- The problem -
The lines to return are the one containing "U1: NE555 -> ICM7555" and all that follow it in the entries below, duplicated exactly and nothing else.

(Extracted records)

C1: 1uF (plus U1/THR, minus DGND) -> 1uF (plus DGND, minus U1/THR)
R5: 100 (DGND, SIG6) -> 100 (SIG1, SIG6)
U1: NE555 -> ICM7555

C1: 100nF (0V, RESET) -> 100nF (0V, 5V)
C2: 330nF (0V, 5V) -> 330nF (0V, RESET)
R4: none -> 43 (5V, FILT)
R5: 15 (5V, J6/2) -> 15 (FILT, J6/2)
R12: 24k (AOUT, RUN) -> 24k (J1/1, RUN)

- Result for this task -
U1: NE555 -> ICM7555

C1: 100nF (0V, RESET) -> 100nF (0V, 5V)
C2: 330nF (0V, 5V) -> 330nF (0V, RESET)
R4: none -> 43 (5V, FILT)
R5: 15 (5V, J6/2) -> 15 (FILT, J6/2)
R12: 24k (AOUT, RUN) -> 24k (J1/1, RUN)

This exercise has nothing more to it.